Go through the material below and return each line with the string "aqua" in it.

DATA SECTION:
◇ ◇ ◇ ◇
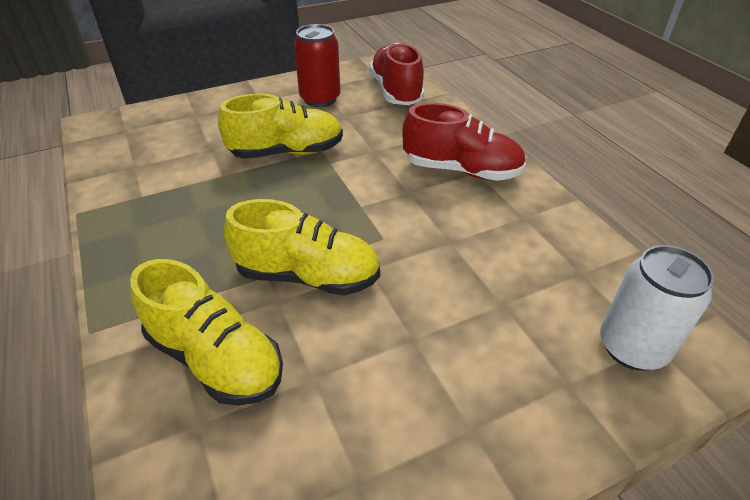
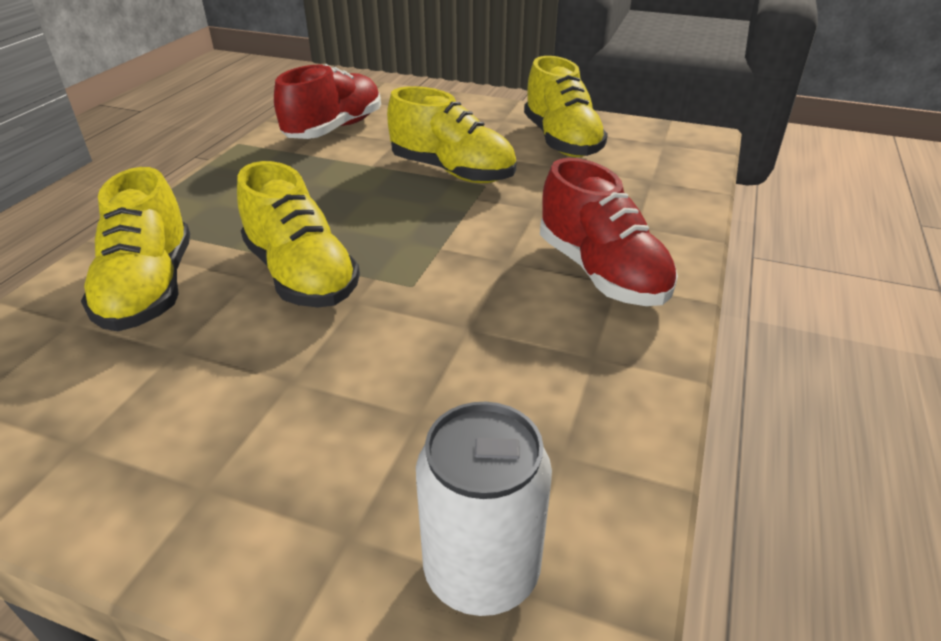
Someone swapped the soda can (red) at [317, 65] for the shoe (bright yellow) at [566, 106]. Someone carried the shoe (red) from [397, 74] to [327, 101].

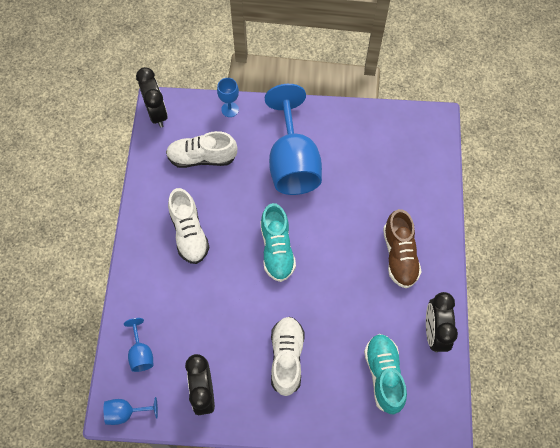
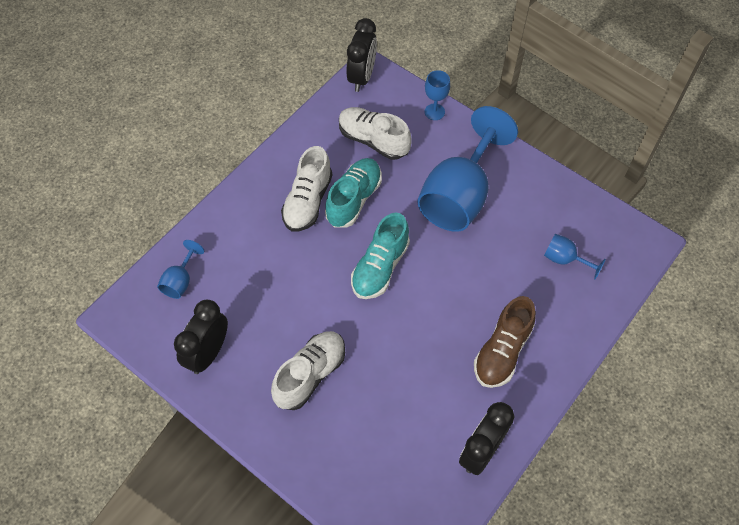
Someone carried the shoe (aqua) from [385, 374] to [353, 193]. Someone carried the goblet (blue) from [131, 411] to [575, 256].

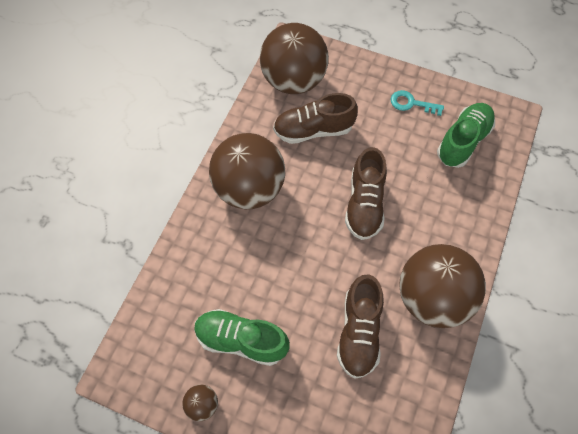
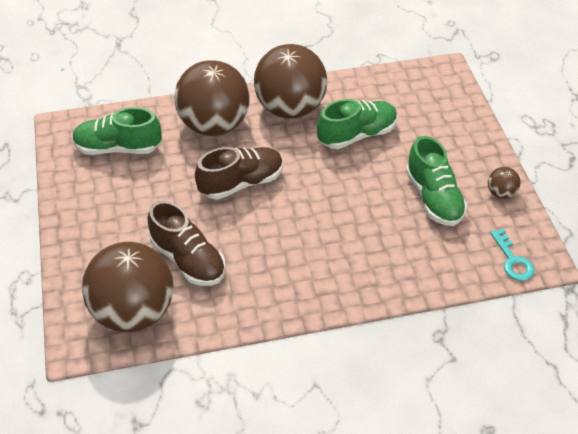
Someone carried the key (aqua) from [417, 103] to [512, 254]. Someone carried the sphere (russet) from [247, 171] to [212, 98]. Someone repainted the shoe (russet) at [360, 326], which became the shoe (green) at [357, 124].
◇ ◇ ◇ ◇
RESULT:
Someone carried the shoe (aqua) from [385, 374] to [353, 193]. Someone carried the goblet (blue) from [131, 411] to [575, 256].
Someone carried the key (aqua) from [417, 103] to [512, 254]. Someone carried the sphere (russet) from [247, 171] to [212, 98]. Someone repainted the shoe (russet) at [360, 326], which became the shoe (green) at [357, 124].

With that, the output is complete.